**DIRECTIONS FOR THIS TASK**
Which lines of the material hold the word "blue"? Copy each one.

EXTRACTED DATA Block Start

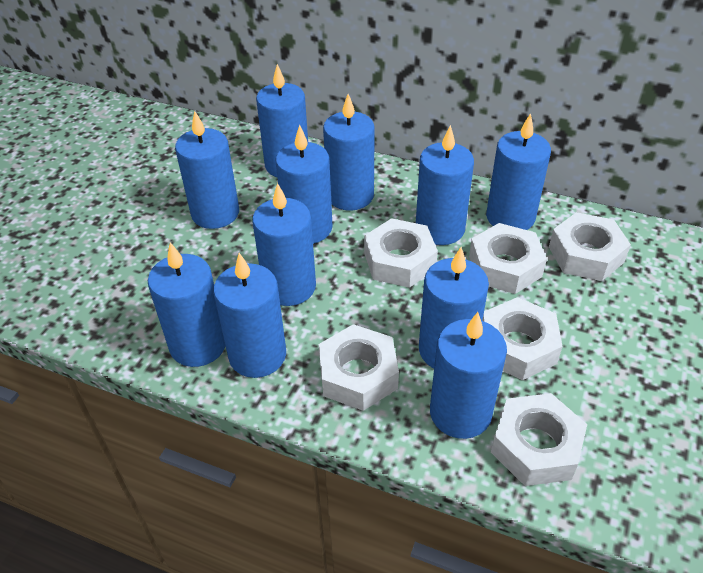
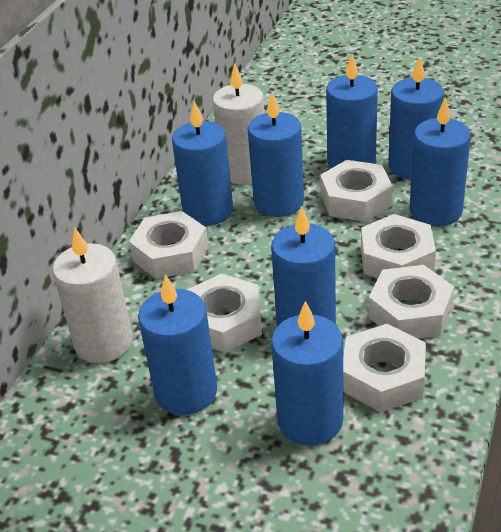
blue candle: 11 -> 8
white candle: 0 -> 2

EXTRACTED DATA Block End
EXTRACTED DATA Block Start

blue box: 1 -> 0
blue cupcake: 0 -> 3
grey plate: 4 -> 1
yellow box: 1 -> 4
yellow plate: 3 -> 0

EXTRACTED DATA Block End

**EXPECTED OUTPUT**
blue candle: 11 -> 8
blue box: 1 -> 0
blue cupcake: 0 -> 3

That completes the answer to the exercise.